Work instructions
From the data underneath, reproduce exactly the stretch that begins at the line with "U7 pin OUT: N3 -> N6" and ends after the line with "U7: TLC555 -> LM555".

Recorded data
----------

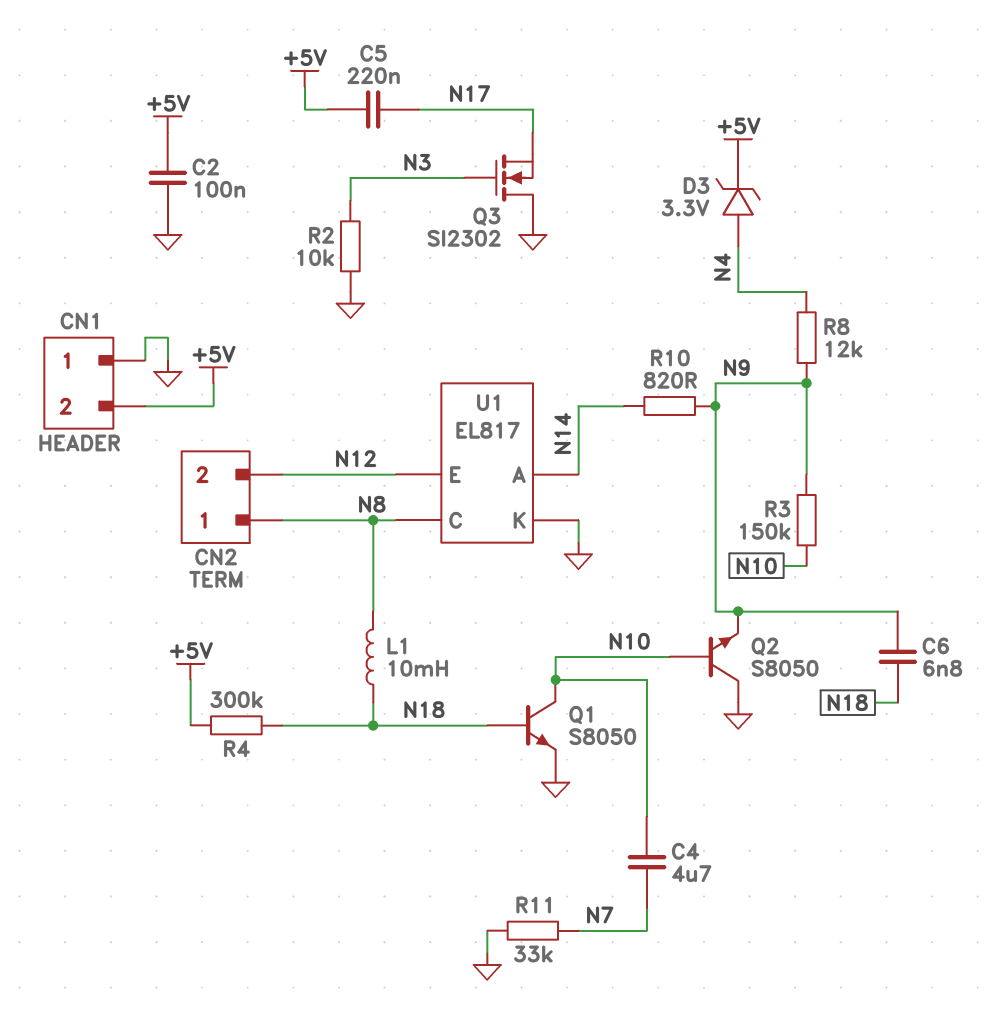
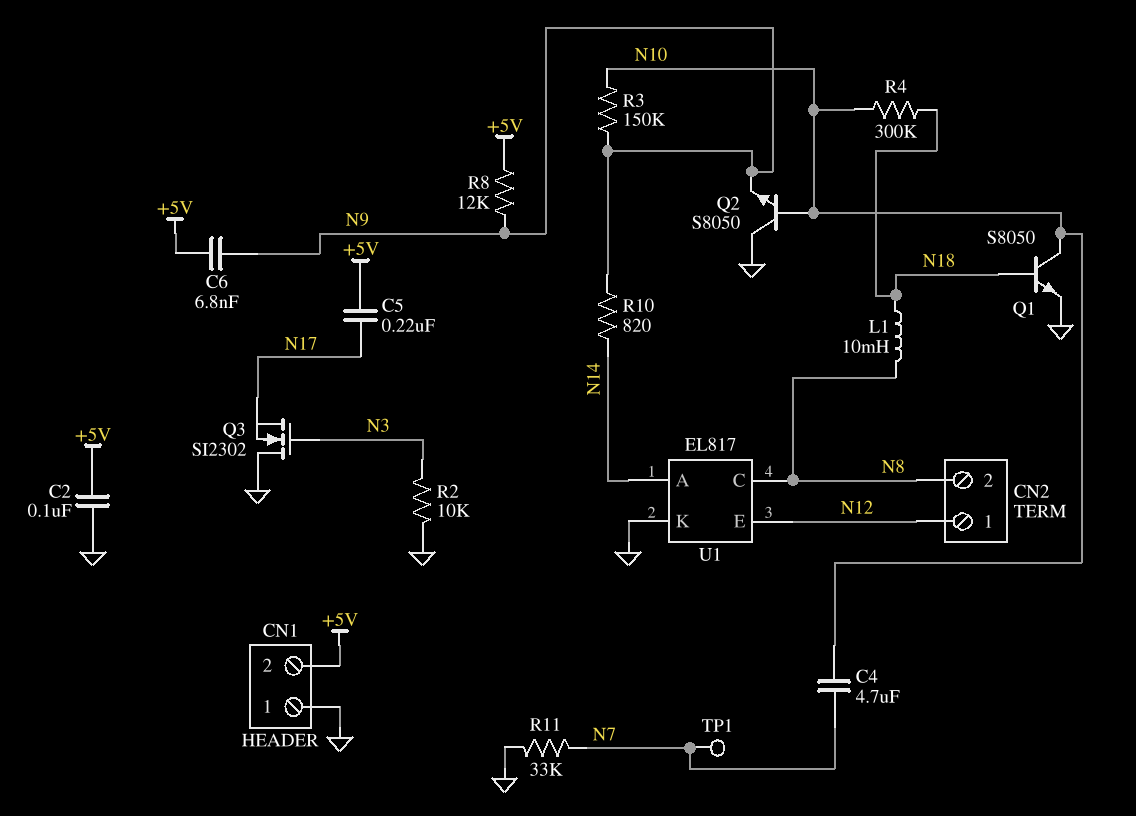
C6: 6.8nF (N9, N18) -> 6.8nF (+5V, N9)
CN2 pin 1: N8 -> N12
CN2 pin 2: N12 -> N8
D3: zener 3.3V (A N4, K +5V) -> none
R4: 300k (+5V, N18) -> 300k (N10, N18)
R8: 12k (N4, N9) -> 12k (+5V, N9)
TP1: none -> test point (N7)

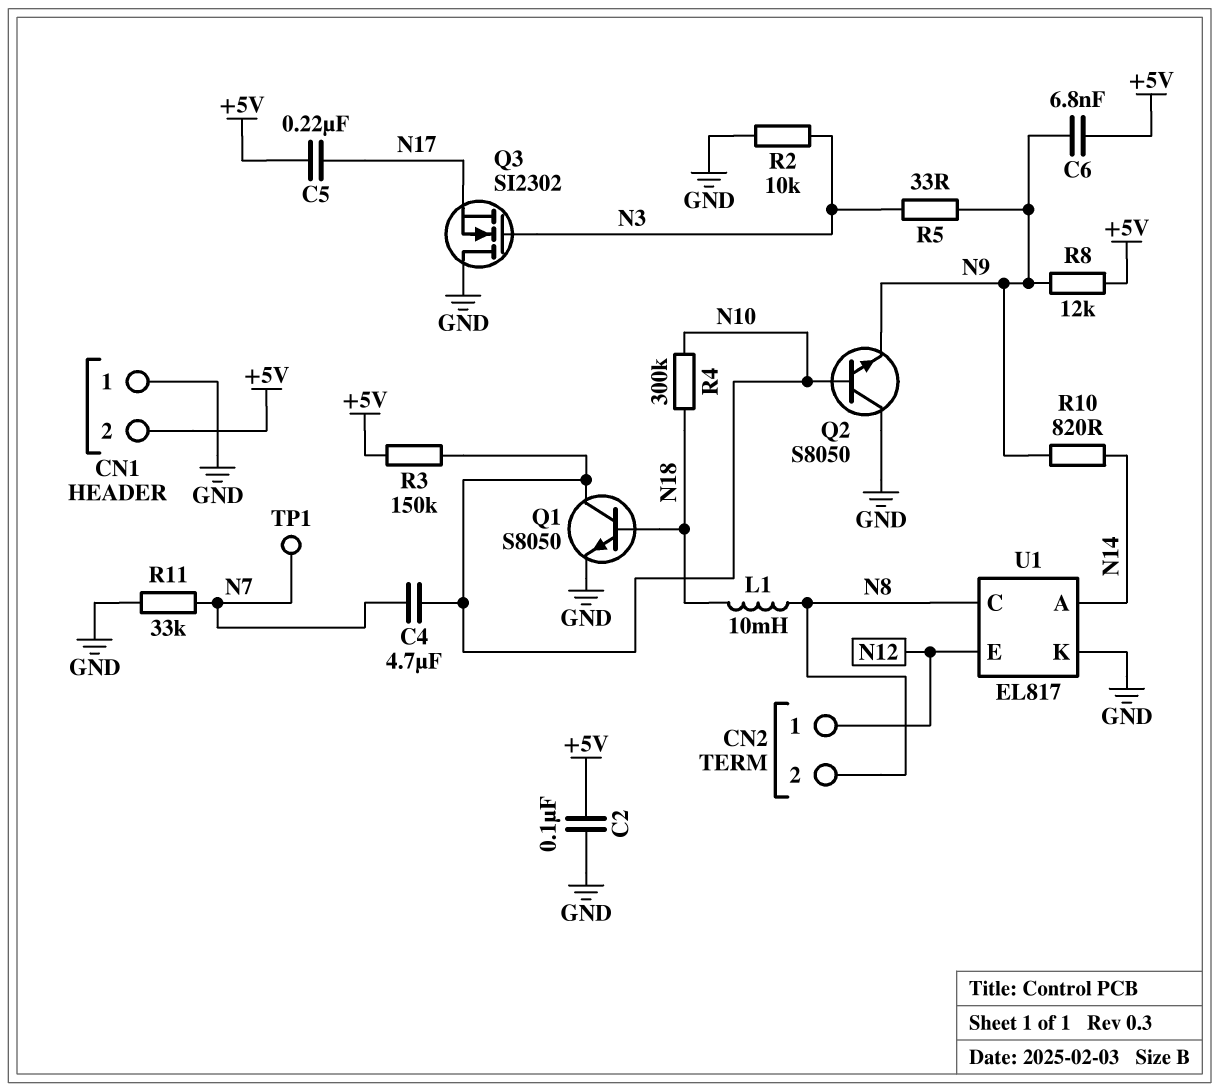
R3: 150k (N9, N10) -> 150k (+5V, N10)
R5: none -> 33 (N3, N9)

----------

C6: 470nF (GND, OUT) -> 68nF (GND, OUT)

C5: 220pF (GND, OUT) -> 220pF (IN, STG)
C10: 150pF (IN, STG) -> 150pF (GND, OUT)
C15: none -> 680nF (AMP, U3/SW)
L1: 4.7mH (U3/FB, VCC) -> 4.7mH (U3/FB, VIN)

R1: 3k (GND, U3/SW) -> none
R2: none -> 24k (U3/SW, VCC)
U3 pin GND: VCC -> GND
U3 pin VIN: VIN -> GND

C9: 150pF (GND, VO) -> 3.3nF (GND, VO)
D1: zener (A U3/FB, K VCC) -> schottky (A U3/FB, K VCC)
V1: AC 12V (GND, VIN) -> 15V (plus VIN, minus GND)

----------

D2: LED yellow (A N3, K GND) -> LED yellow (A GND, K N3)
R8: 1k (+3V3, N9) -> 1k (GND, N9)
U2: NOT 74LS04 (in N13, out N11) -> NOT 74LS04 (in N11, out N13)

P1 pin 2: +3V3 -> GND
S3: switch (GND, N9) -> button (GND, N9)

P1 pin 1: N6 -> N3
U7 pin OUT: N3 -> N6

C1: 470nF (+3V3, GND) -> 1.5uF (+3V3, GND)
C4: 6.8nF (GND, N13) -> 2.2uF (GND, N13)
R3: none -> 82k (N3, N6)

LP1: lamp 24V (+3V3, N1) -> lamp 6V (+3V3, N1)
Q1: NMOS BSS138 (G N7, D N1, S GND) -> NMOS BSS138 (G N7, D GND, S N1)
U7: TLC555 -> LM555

----------

Written answer
U7 pin OUT: N3 -> N6

C1: 470nF (+3V3, GND) -> 1.5uF (+3V3, GND)
C4: 6.8nF (GND, N13) -> 2.2uF (GND, N13)
R3: none -> 82k (N3, N6)

LP1: lamp 24V (+3V3, N1) -> lamp 6V (+3V3, N1)
Q1: NMOS BSS138 (G N7, D N1, S GND) -> NMOS BSS138 (G N7, D GND, S N1)
U7: TLC555 -> LM555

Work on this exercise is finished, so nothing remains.